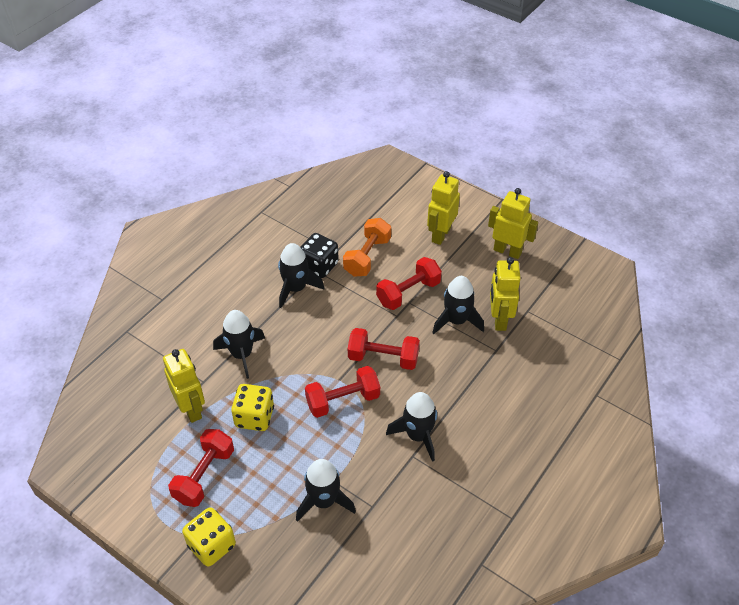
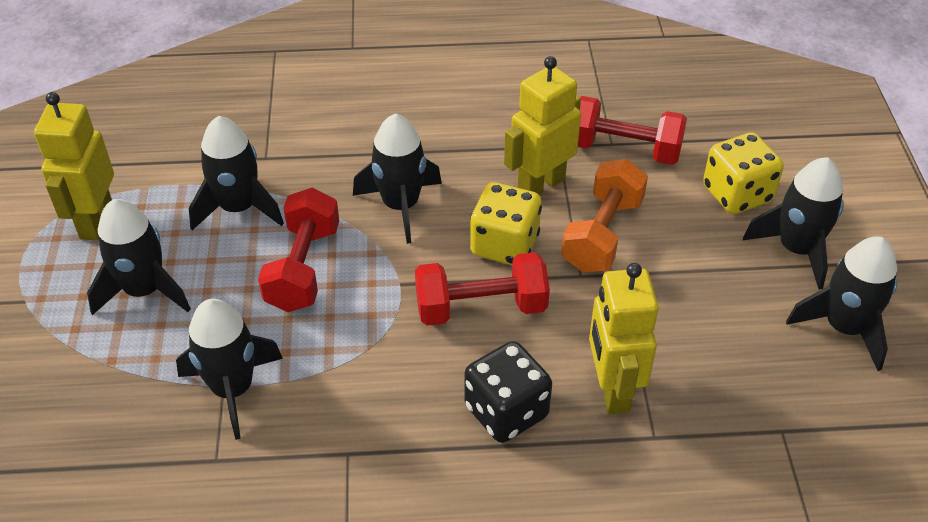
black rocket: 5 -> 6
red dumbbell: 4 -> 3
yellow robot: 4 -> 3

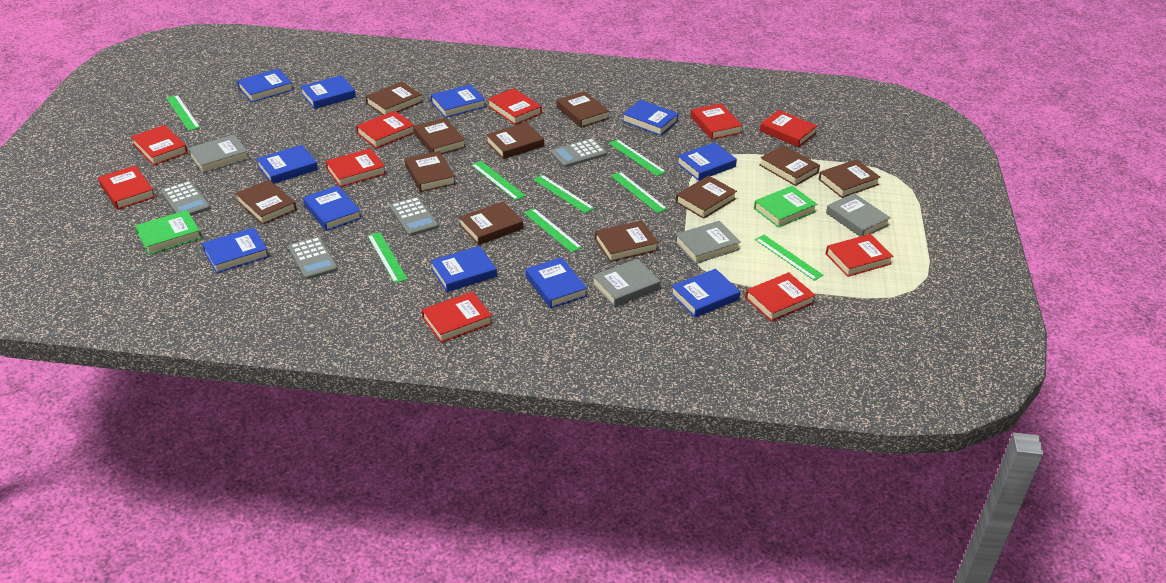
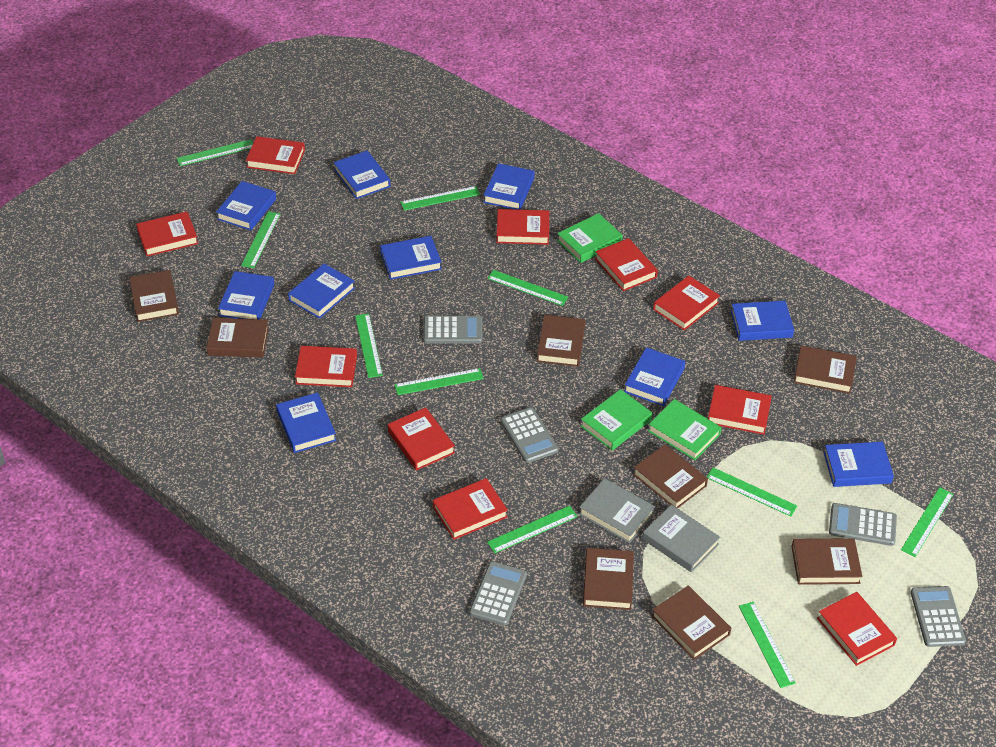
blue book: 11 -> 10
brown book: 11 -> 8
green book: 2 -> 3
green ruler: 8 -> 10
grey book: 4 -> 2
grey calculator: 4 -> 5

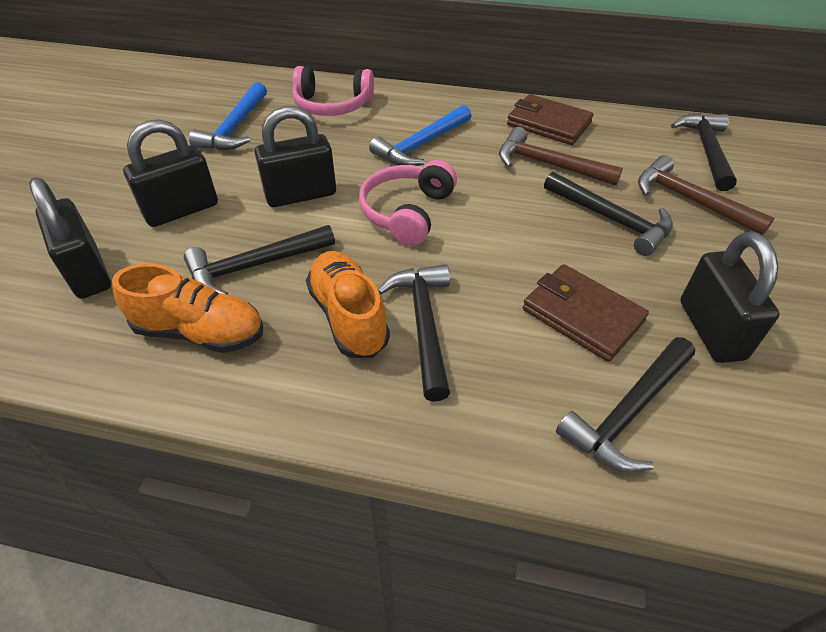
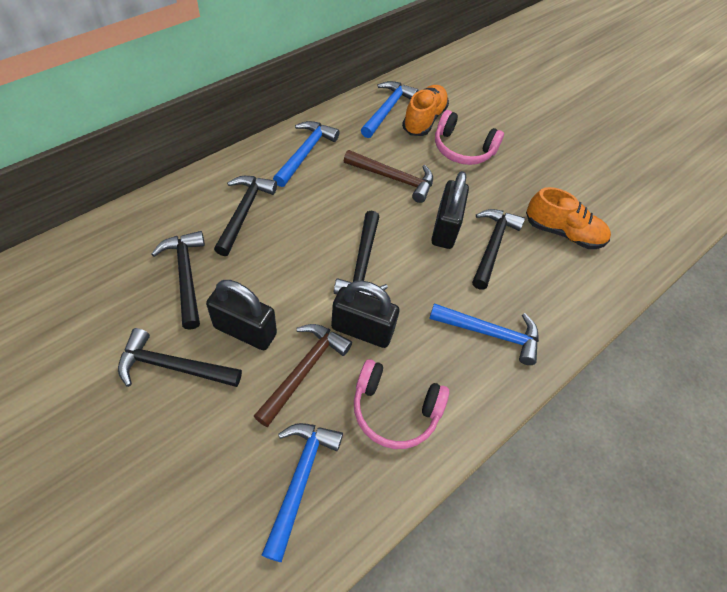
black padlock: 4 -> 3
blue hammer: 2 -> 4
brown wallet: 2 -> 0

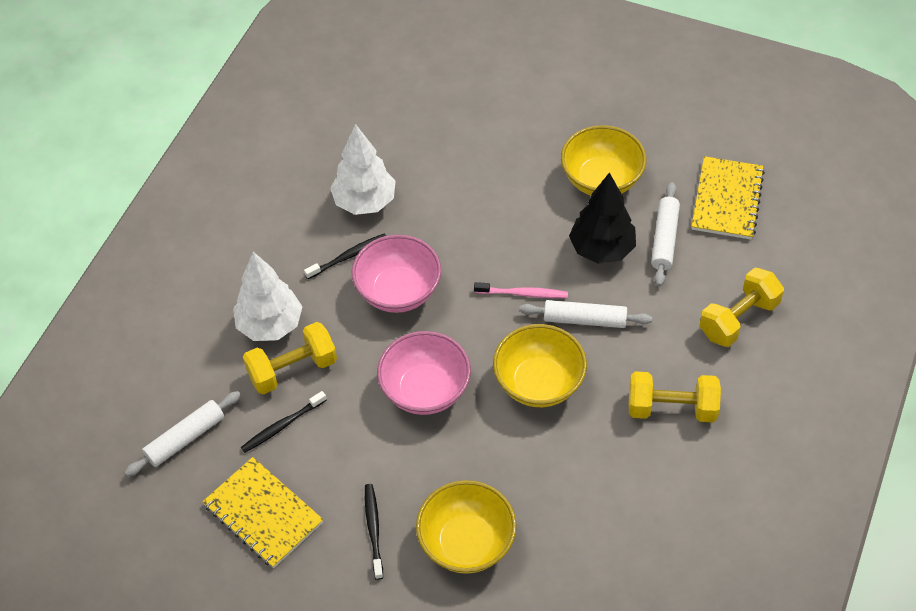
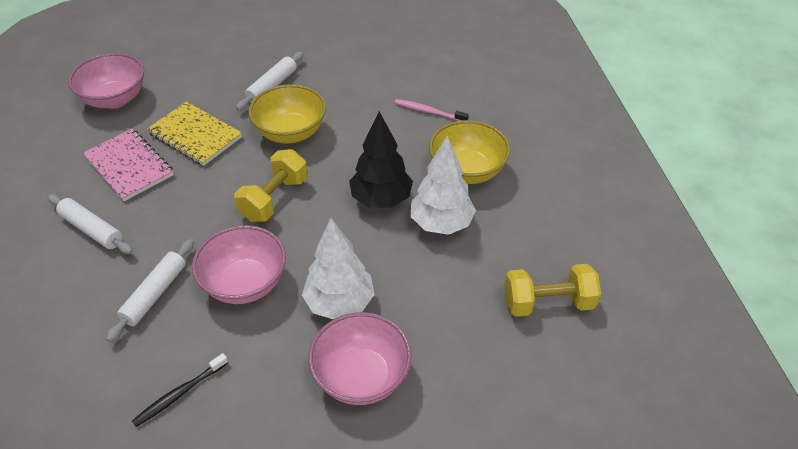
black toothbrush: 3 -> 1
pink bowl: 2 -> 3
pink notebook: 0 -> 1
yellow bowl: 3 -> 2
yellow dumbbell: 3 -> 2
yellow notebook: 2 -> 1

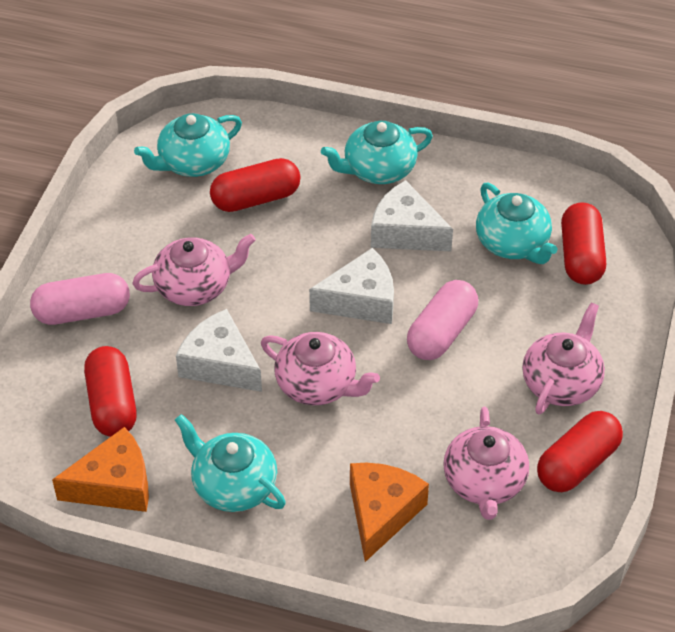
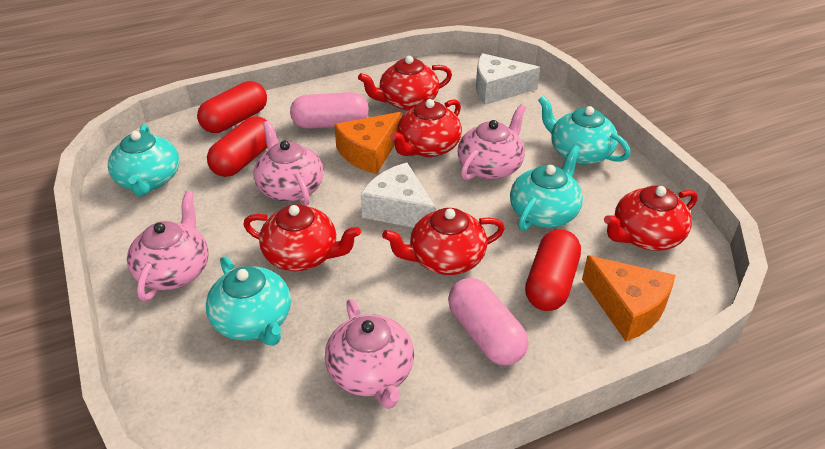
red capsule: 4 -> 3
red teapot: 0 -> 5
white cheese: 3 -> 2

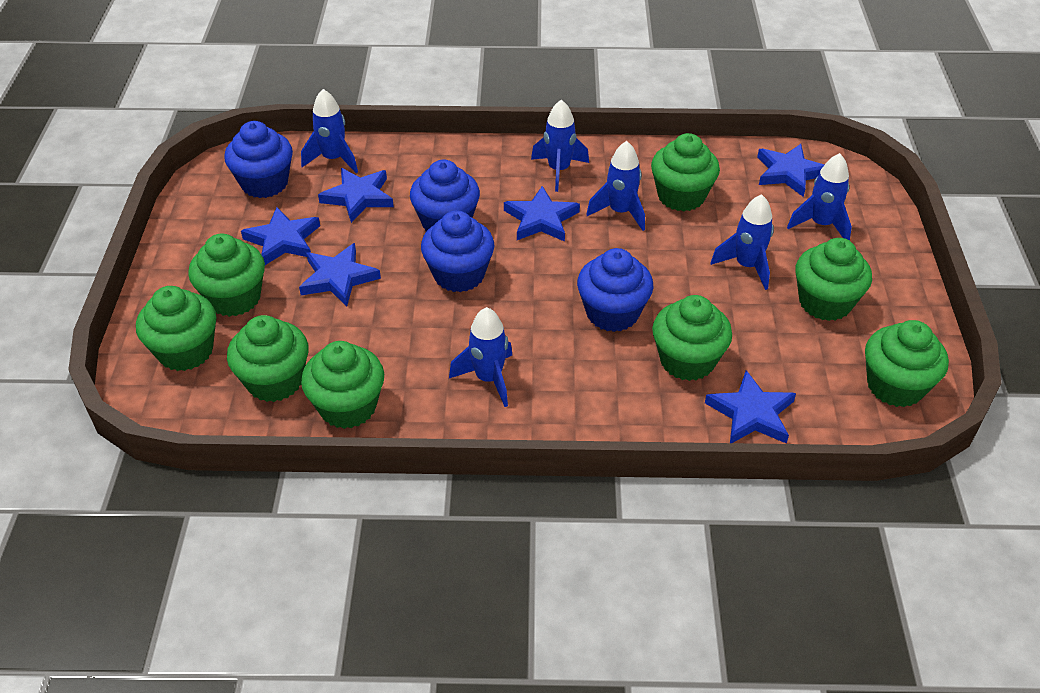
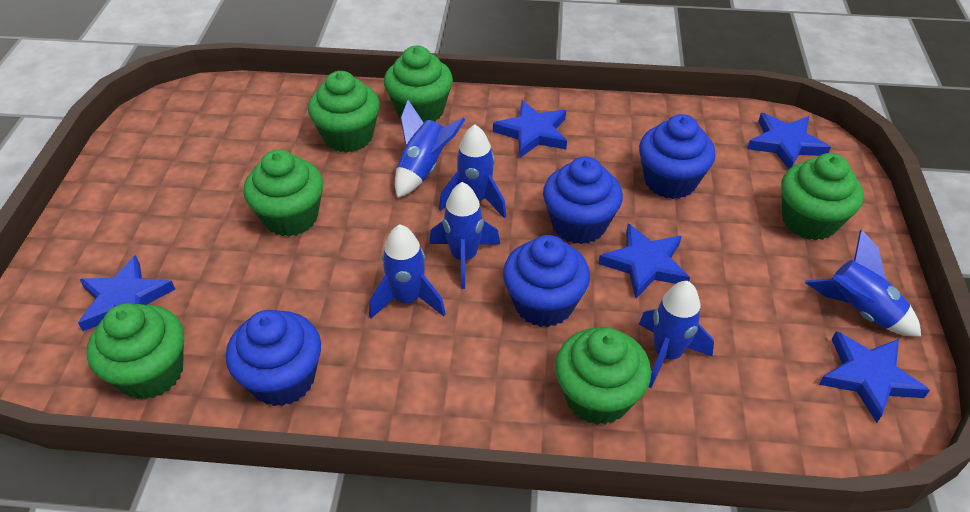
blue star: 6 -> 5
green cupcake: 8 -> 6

Task to complete >>
Could the listing above be printed again in full, with every picture omitted?

Worked solution >>
black rocket: 5 -> 6
red dumbbell: 4 -> 3
yellow robot: 4 -> 3

blue book: 11 -> 10
brown book: 11 -> 8
green book: 2 -> 3
green ruler: 8 -> 10
grey book: 4 -> 2
grey calculator: 4 -> 5

black padlock: 4 -> 3
blue hammer: 2 -> 4
brown wallet: 2 -> 0

black toothbrush: 3 -> 1
pink bowl: 2 -> 3
pink notebook: 0 -> 1
yellow bowl: 3 -> 2
yellow dumbbell: 3 -> 2
yellow notebook: 2 -> 1

red capsule: 4 -> 3
red teapot: 0 -> 5
white cheese: 3 -> 2

blue star: 6 -> 5
green cupcake: 8 -> 6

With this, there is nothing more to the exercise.